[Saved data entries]
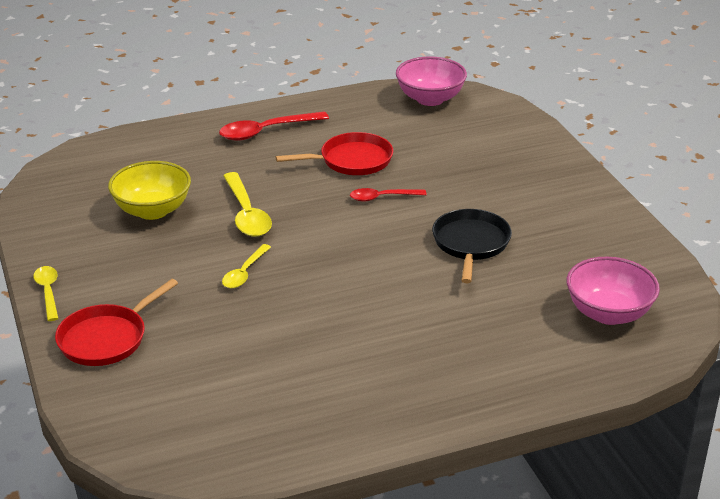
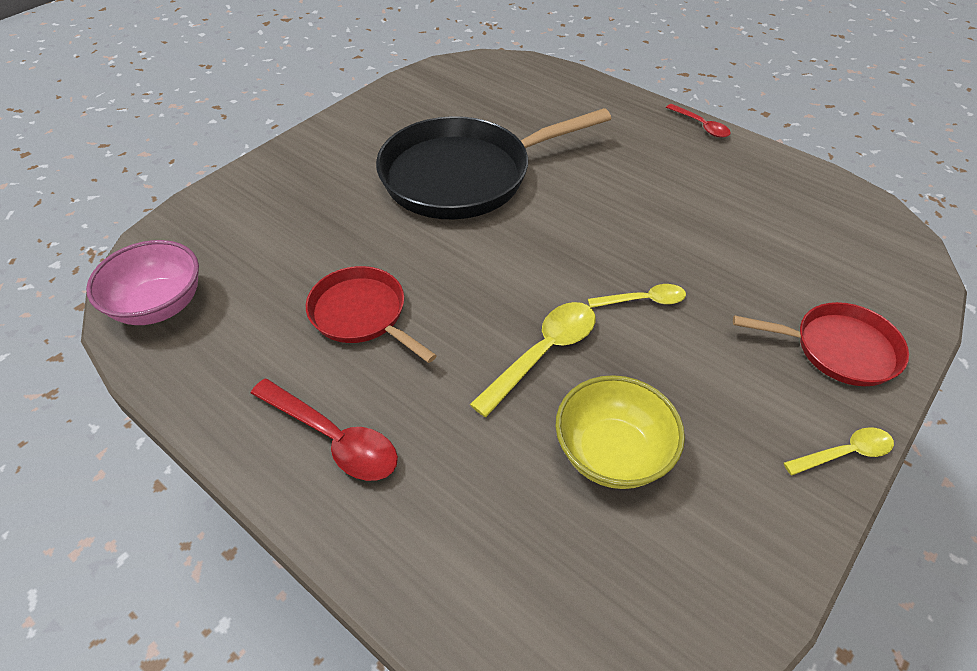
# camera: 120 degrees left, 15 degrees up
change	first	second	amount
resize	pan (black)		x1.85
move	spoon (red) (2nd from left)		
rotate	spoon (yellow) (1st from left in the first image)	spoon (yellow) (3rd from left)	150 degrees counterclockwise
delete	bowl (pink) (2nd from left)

### Your instructions
Lines in the records that hold the word "spoon" are to be counted; give only the total.

### Reply to the task
2